## [Your assignment]
Nothing but the lines from the one containing "none -> purple 1x1 brick [95,264,128,298]" through the end of the entries should be set down, each exactly as written.

## [Available data]
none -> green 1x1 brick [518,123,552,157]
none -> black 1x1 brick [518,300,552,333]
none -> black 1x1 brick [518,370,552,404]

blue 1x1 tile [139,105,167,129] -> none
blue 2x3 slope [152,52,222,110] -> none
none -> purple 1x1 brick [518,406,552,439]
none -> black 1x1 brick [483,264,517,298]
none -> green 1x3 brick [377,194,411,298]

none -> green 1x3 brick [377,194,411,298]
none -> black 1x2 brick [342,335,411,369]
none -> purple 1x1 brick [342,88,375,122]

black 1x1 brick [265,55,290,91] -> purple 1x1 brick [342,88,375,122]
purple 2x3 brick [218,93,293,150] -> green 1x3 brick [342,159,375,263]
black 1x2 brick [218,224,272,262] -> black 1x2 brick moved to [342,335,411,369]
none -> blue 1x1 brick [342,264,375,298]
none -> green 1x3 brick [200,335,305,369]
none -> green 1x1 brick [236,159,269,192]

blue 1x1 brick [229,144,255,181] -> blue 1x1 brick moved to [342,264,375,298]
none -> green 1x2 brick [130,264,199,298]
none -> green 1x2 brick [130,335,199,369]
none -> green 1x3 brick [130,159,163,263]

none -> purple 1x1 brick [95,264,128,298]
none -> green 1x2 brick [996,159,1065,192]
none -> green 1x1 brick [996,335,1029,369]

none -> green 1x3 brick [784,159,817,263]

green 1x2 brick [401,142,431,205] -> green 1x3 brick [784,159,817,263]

## [Result]
none -> purple 1x1 brick [95,264,128,298]
none -> green 1x2 brick [996,159,1065,192]
none -> green 1x1 brick [996,335,1029,369]

none -> green 1x3 brick [784,159,817,263]

green 1x2 brick [401,142,431,205] -> green 1x3 brick [784,159,817,263]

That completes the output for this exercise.